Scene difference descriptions
────

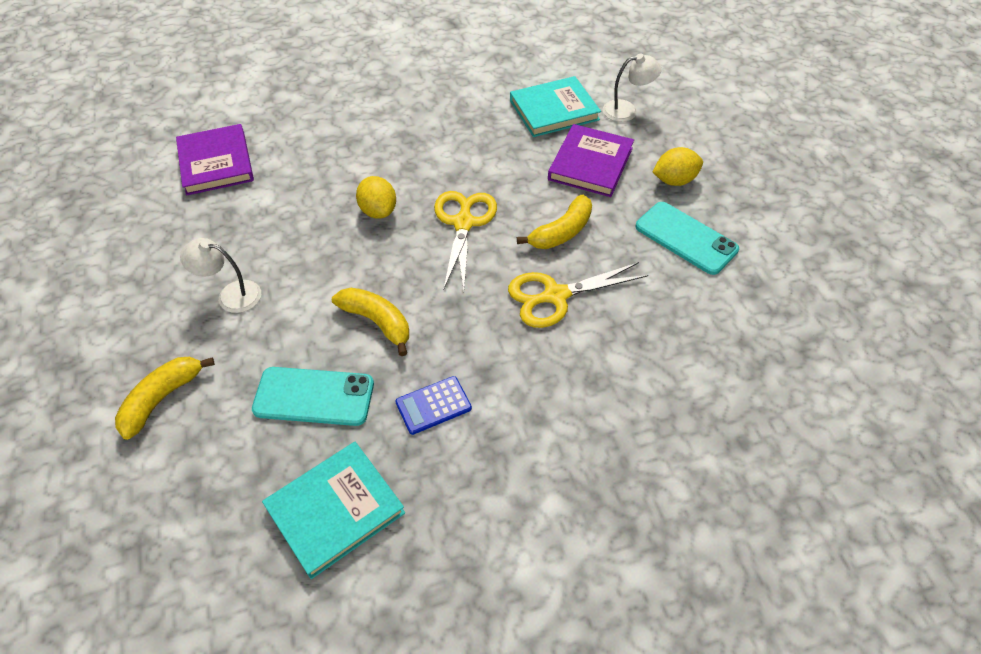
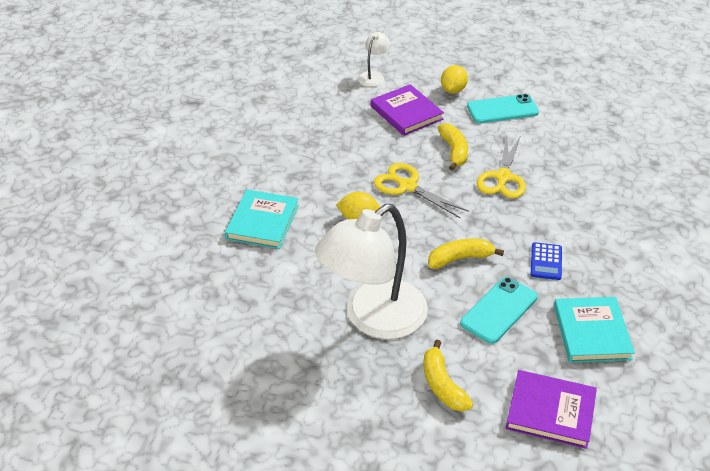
camera: 55 degrees left, 10 degrees down
(216, 163) = (220, 280): purple book -> purple book (550, 411)
(231, 295) = (373, 319): white lamp -> white lamp, size x2.35
(554, 110) = (340, 103): turquoise book -> turquoise book (262, 222)

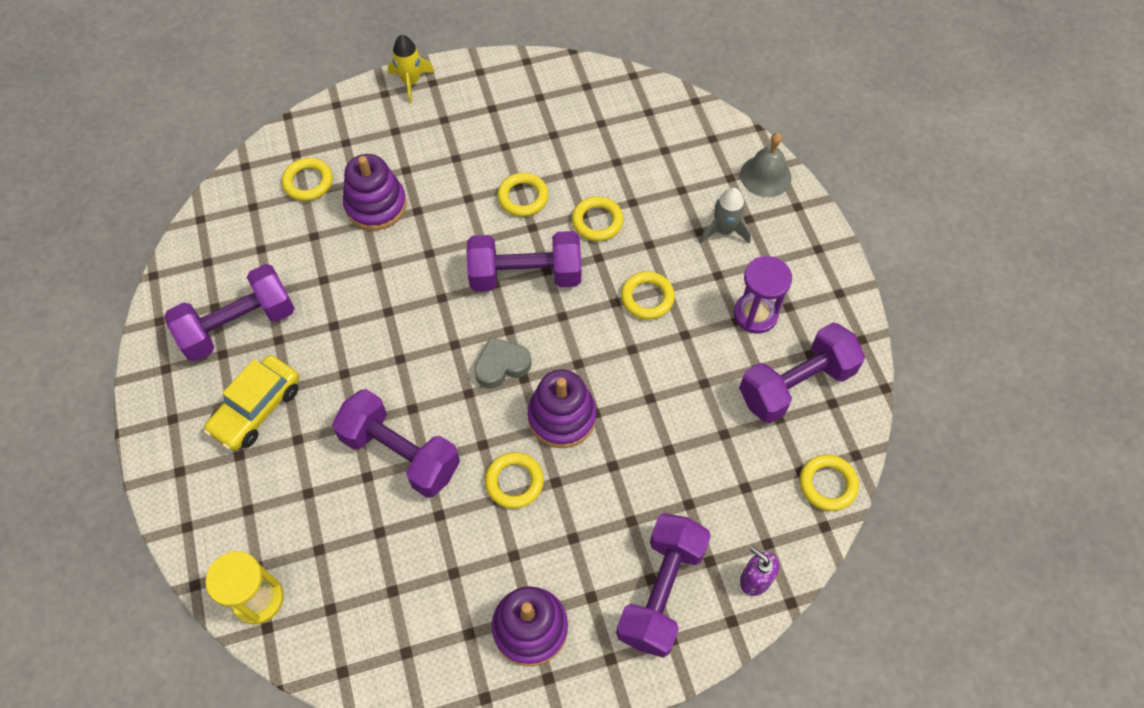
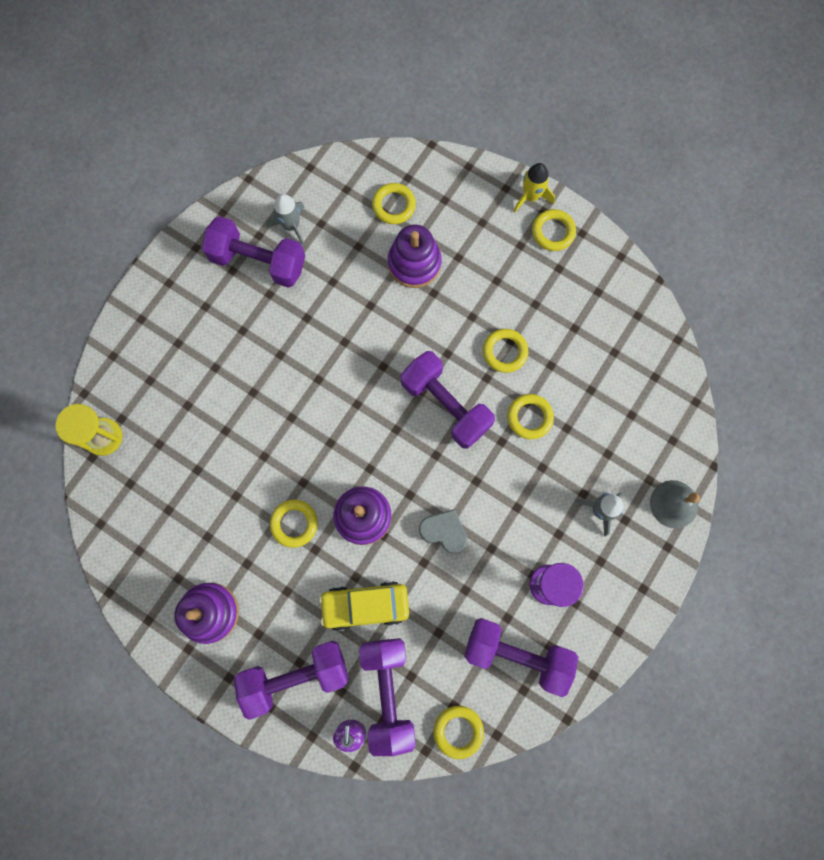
camera: 50 degrees right, 15 degrees up
(236, 273) = (291, 226): none -> grey rocket
(257, 409) = (214, 325): yellow car -> yellow car (365, 605)
(400, 453) = (256, 437): purple dumbbell -> purple dumbbell (387, 692)
(501, 365) = (367, 447): grey heart -> grey heart (444, 531)
(647, 298) = (498, 500): yellow ring -> yellow ring (553, 232)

────

▶ Task to complete:
Transcribe the records verbatim, excluding pictures.

▶ Task answer:
camera: 55 degrees left, 10 degrees down
(216, 163) = (220, 280): purple book -> purple book (550, 411)
(231, 295) = (373, 319): white lamp -> white lamp, size x2.35
(554, 110) = (340, 103): turquoise book -> turquoise book (262, 222)

camera: 50 degrees right, 15 degrees up
(236, 273) = (291, 226): none -> grey rocket
(257, 409) = (214, 325): yellow car -> yellow car (365, 605)
(400, 453) = (256, 437): purple dumbbell -> purple dumbbell (387, 692)
(501, 365) = (367, 447): grey heart -> grey heart (444, 531)
(647, 298) = (498, 500): yellow ring -> yellow ring (553, 232)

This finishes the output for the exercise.